Retype, word for word, the lines from the first line of the entries through the line that holds "R2: 2.2k (3V3, NET2) -> 13k (3V3, NET2)"; leave out the pictures.

Extracted material —
════════════════
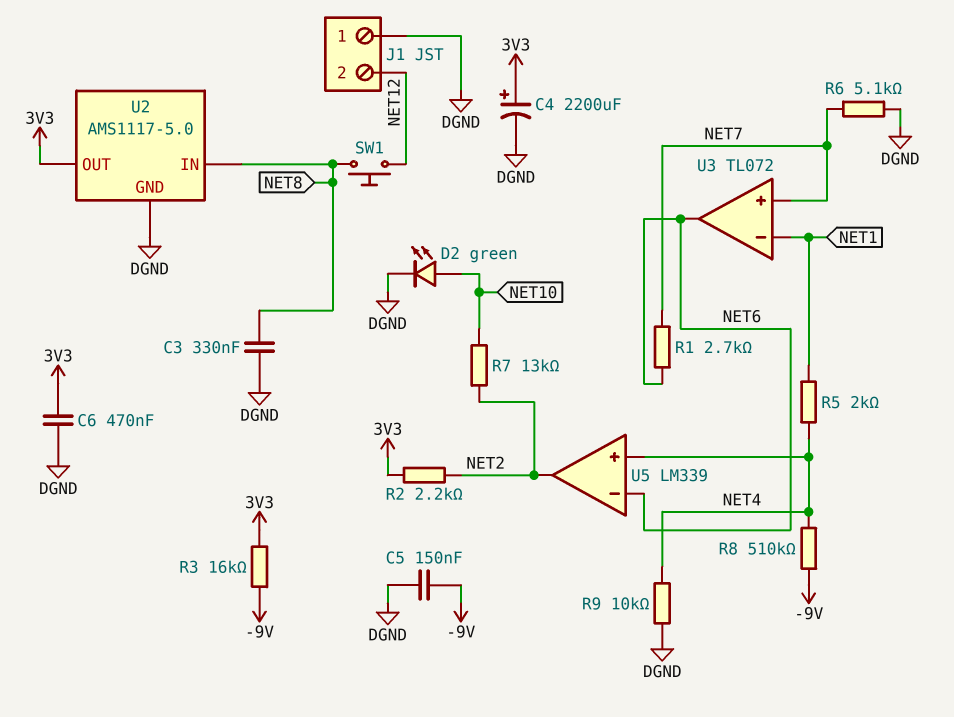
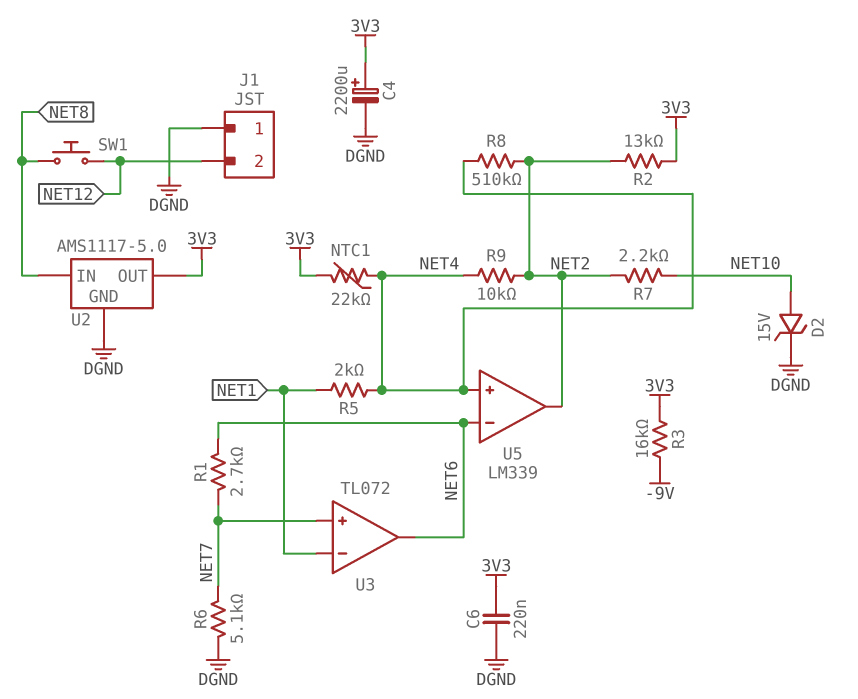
C3: 330nF (DGND, NET8) -> none
C5: 150nF (-9V, DGND) -> none
C6: 470nF (3V3, DGND) -> 220nF (3V3, DGND)
D2: LED green (A NET10, K DGND) -> zener 15V (A NET10, K DGND)
NTC1: none -> 22k (3V3, NET4)
R2: 2.2k (3V3, NET2) -> 13k (3V3, NET2)
R7: 13k (NET2, NET10) -> 2.2k (NET2, NET10)
R8: 510k (-9V, NET4) -> 510k (NET2, NET4)
R9: 10k (DGND, NET4) -> 10k (NET2, NET4)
════════════════
Answer below —
C3: 330nF (DGND, NET8) -> none
C5: 150nF (-9V, DGND) -> none
C6: 470nF (3V3, DGND) -> 220nF (3V3, DGND)
D2: LED green (A NET10, K DGND) -> zener 15V (A NET10, K DGND)
NTC1: none -> 22k (3V3, NET4)
R2: 2.2k (3V3, NET2) -> 13k (3V3, NET2)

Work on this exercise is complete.